Please reproduce each of the following entries exactly.
-- The data follows --
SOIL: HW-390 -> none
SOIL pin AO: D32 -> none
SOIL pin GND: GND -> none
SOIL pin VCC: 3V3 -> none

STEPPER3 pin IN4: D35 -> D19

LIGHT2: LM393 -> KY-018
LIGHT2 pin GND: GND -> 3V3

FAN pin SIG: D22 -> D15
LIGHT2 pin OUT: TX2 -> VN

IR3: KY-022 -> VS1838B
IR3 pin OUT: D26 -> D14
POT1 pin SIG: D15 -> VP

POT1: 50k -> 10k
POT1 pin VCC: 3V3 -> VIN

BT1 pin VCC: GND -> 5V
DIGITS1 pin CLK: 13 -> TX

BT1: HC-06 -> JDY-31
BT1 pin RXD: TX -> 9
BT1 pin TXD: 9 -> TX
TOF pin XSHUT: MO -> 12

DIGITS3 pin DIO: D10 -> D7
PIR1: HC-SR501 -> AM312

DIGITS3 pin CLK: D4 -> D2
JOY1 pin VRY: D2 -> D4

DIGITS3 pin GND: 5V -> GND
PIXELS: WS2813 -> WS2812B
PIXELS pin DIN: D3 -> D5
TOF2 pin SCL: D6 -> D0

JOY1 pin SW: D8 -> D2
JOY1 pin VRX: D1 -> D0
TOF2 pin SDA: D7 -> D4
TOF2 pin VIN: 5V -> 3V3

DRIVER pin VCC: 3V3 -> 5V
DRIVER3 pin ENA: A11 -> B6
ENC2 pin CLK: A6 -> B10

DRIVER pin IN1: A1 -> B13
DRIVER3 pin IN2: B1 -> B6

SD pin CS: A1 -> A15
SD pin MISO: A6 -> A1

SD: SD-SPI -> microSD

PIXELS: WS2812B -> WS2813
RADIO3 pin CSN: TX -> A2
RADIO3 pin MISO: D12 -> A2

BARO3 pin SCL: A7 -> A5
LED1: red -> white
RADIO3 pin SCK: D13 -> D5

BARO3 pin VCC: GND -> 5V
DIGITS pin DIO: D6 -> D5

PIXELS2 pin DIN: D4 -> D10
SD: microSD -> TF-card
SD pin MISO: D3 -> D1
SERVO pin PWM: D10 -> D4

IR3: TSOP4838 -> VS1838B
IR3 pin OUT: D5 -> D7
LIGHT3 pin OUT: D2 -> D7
-- The data concluded --
» Task output
SOIL: HW-390 -> none
SOIL pin AO: D32 -> none
SOIL pin GND: GND -> none
SOIL pin VCC: 3V3 -> none

STEPPER3 pin IN4: D35 -> D19

LIGHT2: LM393 -> KY-018
LIGHT2 pin GND: GND -> 3V3

FAN pin SIG: D22 -> D15
LIGHT2 pin OUT: TX2 -> VN

IR3: KY-022 -> VS1838B
IR3 pin OUT: D26 -> D14
POT1 pin SIG: D15 -> VP

POT1: 50k -> 10k
POT1 pin VCC: 3V3 -> VIN

BT1 pin VCC: GND -> 5V
DIGITS1 pin CLK: 13 -> TX

BT1: HC-06 -> JDY-31
BT1 pin RXD: TX -> 9
BT1 pin TXD: 9 -> TX
TOF pin XSHUT: MO -> 12

DIGITS3 pin DIO: D10 -> D7
PIR1: HC-SR501 -> AM312

DIGITS3 pin CLK: D4 -> D2
JOY1 pin VRY: D2 -> D4

DIGITS3 pin GND: 5V -> GND
PIXELS: WS2813 -> WS2812B
PIXELS pin DIN: D3 -> D5
TOF2 pin SCL: D6 -> D0

JOY1 pin SW: D8 -> D2
JOY1 pin VRX: D1 -> D0
TOF2 pin SDA: D7 -> D4
TOF2 pin VIN: 5V -> 3V3

DRIVER pin VCC: 3V3 -> 5V
DRIVER3 pin ENA: A11 -> B6
ENC2 pin CLK: A6 -> B10

DRIVER pin IN1: A1 -> B13
DRIVER3 pin IN2: B1 -> B6

SD pin CS: A1 -> A15
SD pin MISO: A6 -> A1

SD: SD-SPI -> microSD

PIXELS: WS2812B -> WS2813
RADIO3 pin CSN: TX -> A2
RADIO3 pin MISO: D12 -> A2

BARO3 pin SCL: A7 -> A5
LED1: red -> white
RADIO3 pin SCK: D13 -> D5

BARO3 pin VCC: GND -> 5V
DIGITS pin DIO: D6 -> D5

PIXELS2 pin DIN: D4 -> D10
SD: microSD -> TF-card
SD pin MISO: D3 -> D1
SERVO pin PWM: D10 -> D4

IR3: TSOP4838 -> VS1838B
IR3 pin OUT: D5 -> D7
LIGHT3 pin OUT: D2 -> D7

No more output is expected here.